Task details => Transcribe exactly the entries from the "Leases 35 - Vilno: none" line to the end, both included, minus pictures.

Records drawn from a dataset =>
--------------------

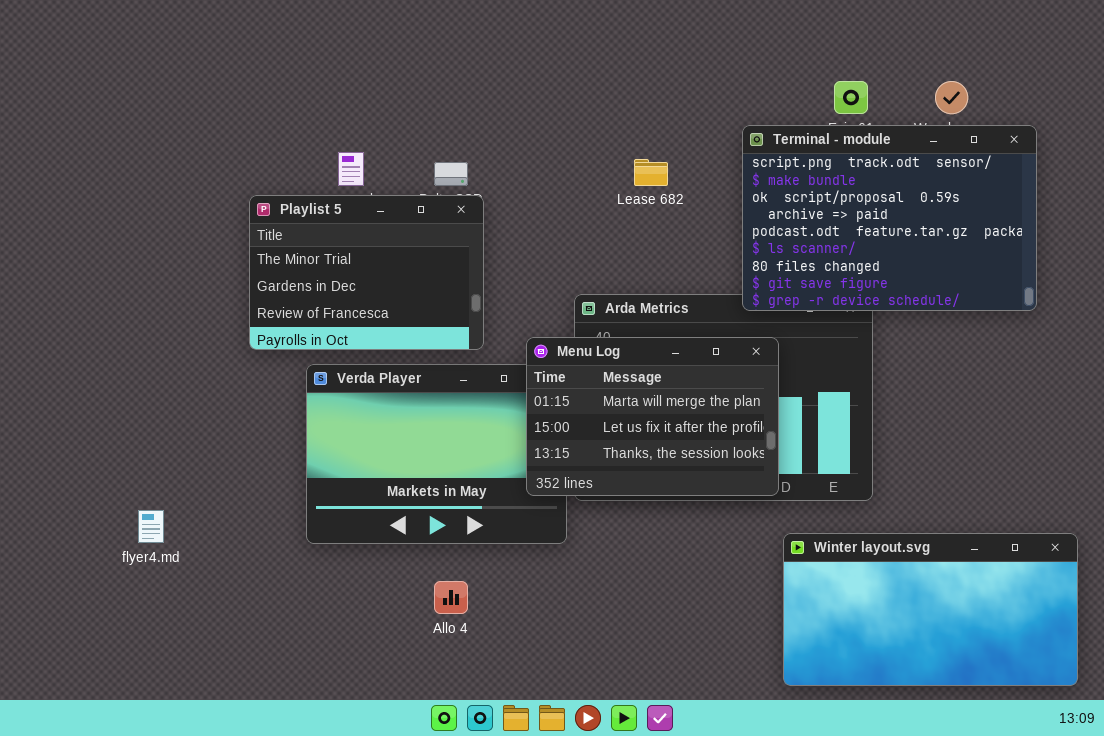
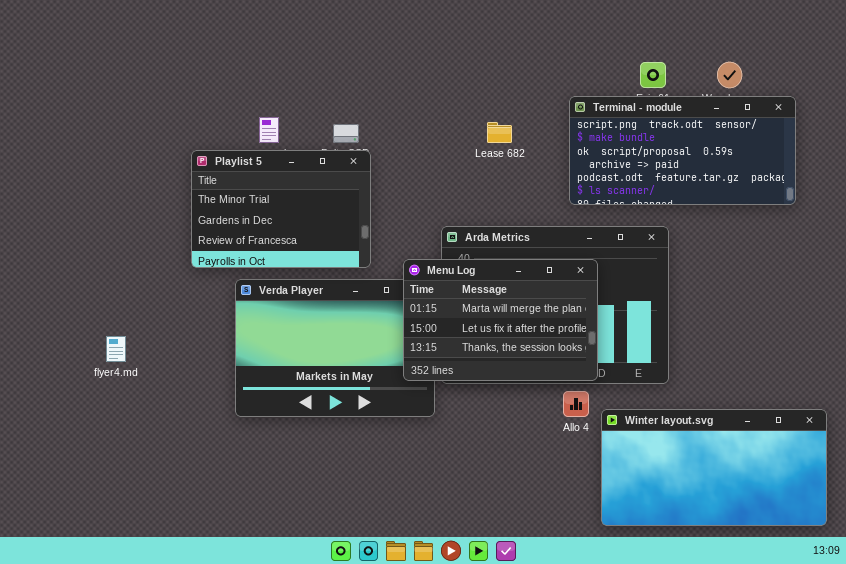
Terminal - module: [742,125,1037,311] -> [569,96,796,205], resized
flyer4.md: [138,510,164,543] -> [106,336,126,362], moved
Allo 4: [434,581,468,614] -> [563,391,589,417], moved

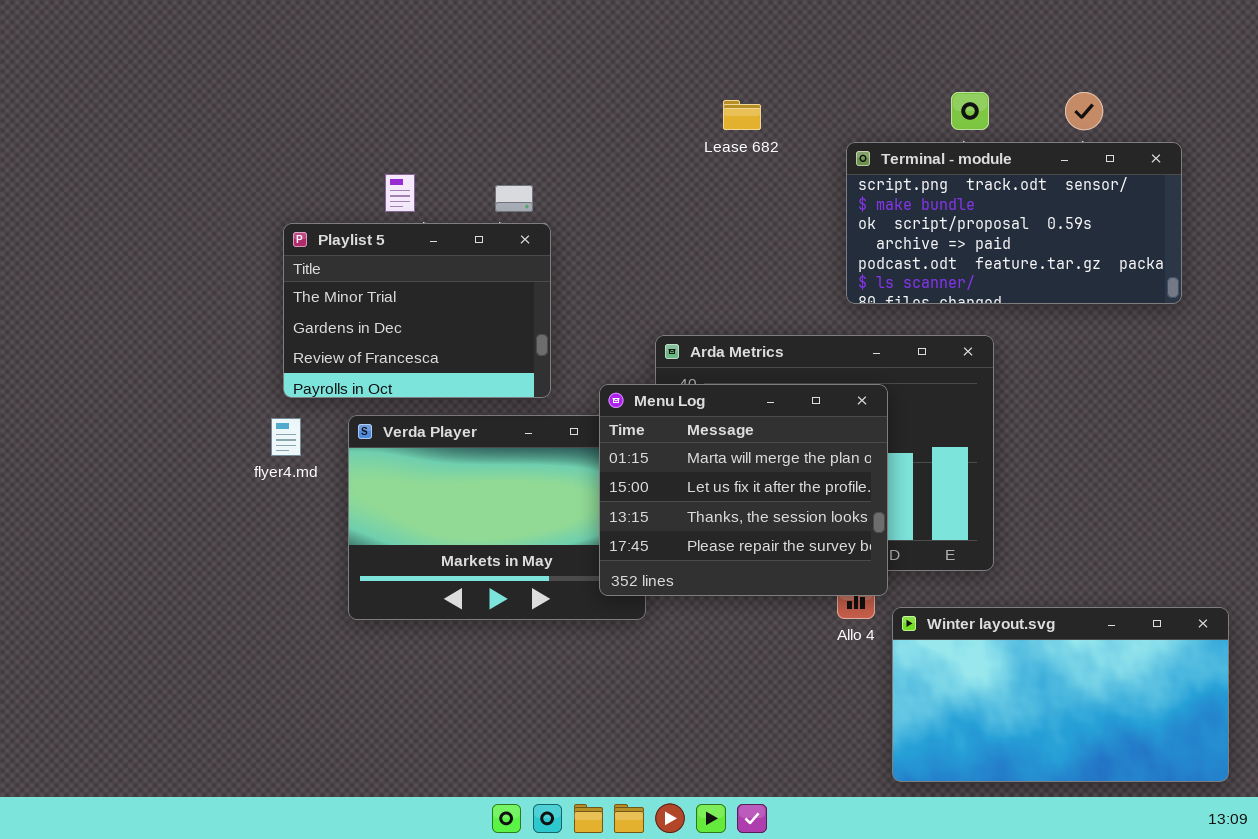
Lease 682: [487,122,512,143] -> [723,100,761,130], moved
Menu Log: [403,259,598,381] -> [599,384,888,596], resized
flyer4.md: [106,336,126,362] -> [271,418,301,456], moved

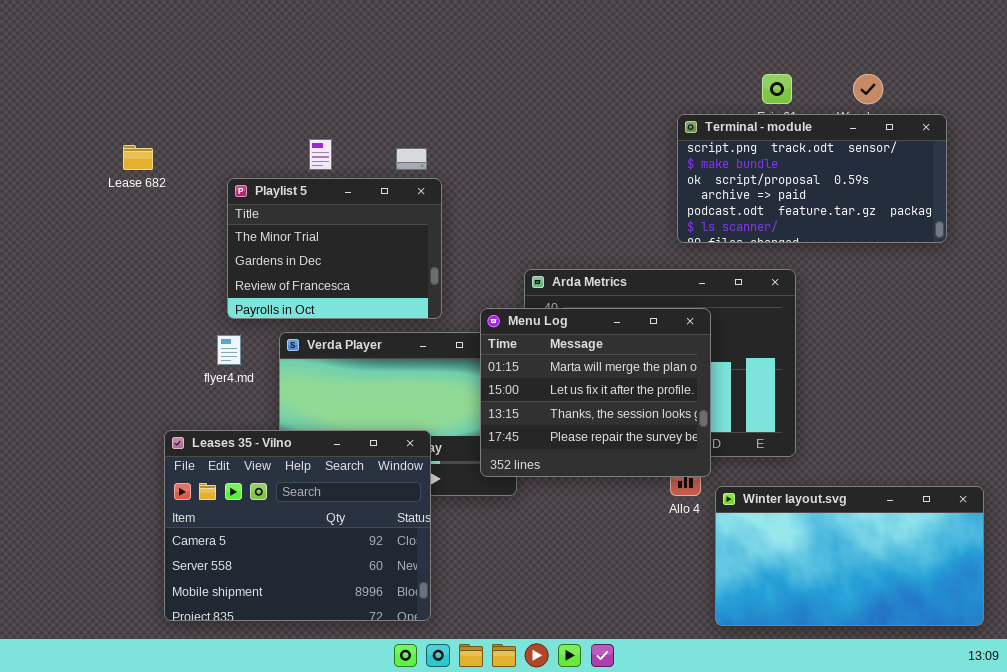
Lease 682: [723,100,761,130] -> [123,145,153,170], moved
Leases 35 - Vilno: none -> [164,430,431,621], opened

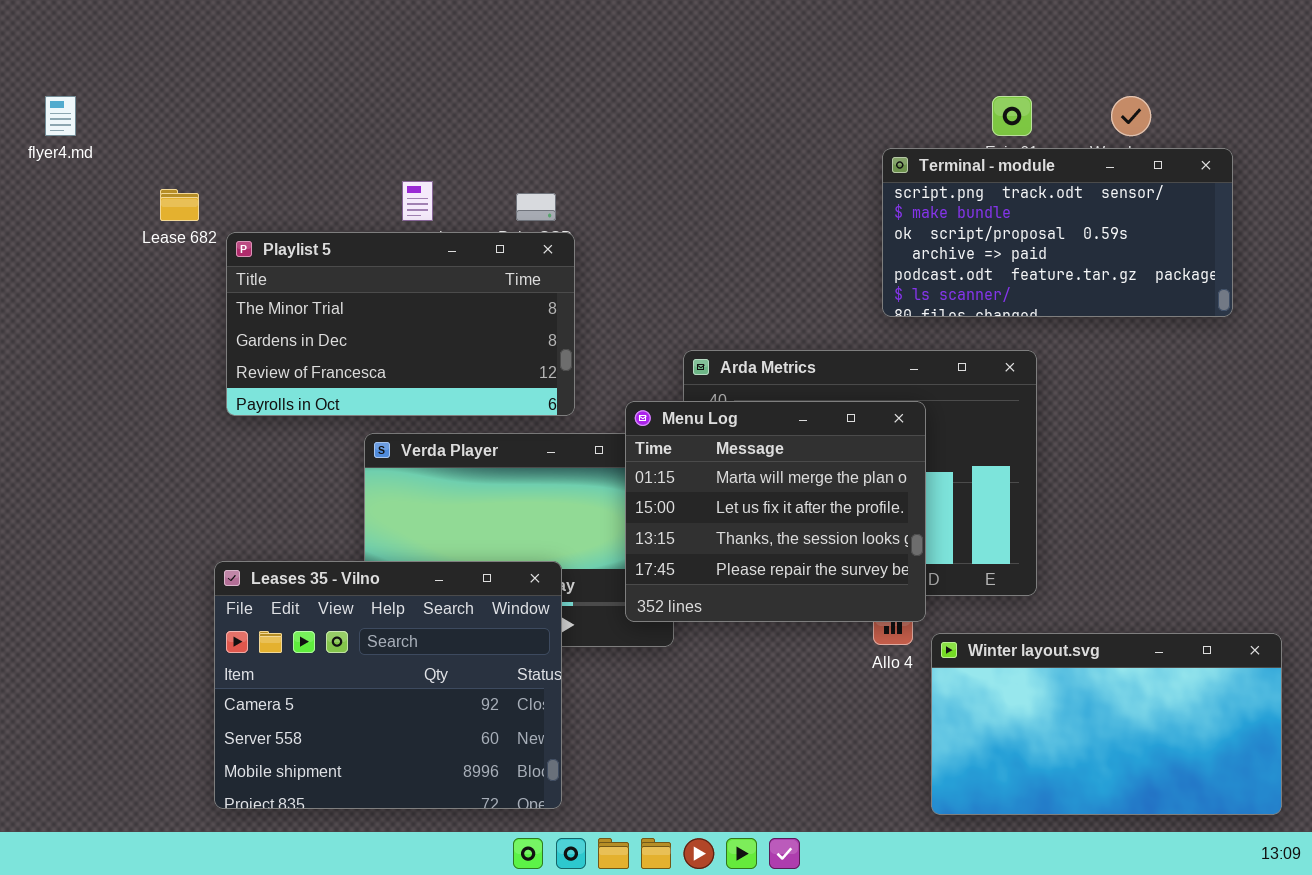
Playlist 5: [227,178,442,319] -> [226,232,575,416], resized
flyer4.md: [217,335,241,365] -> [45,96,76,136], moved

--------------------

Answer below =>
Leases 35 - Vilno: none -> [164,430,431,621], opened

Playlist 5: [227,178,442,319] -> [226,232,575,416], resized
flyer4.md: [217,335,241,365] -> [45,96,76,136], moved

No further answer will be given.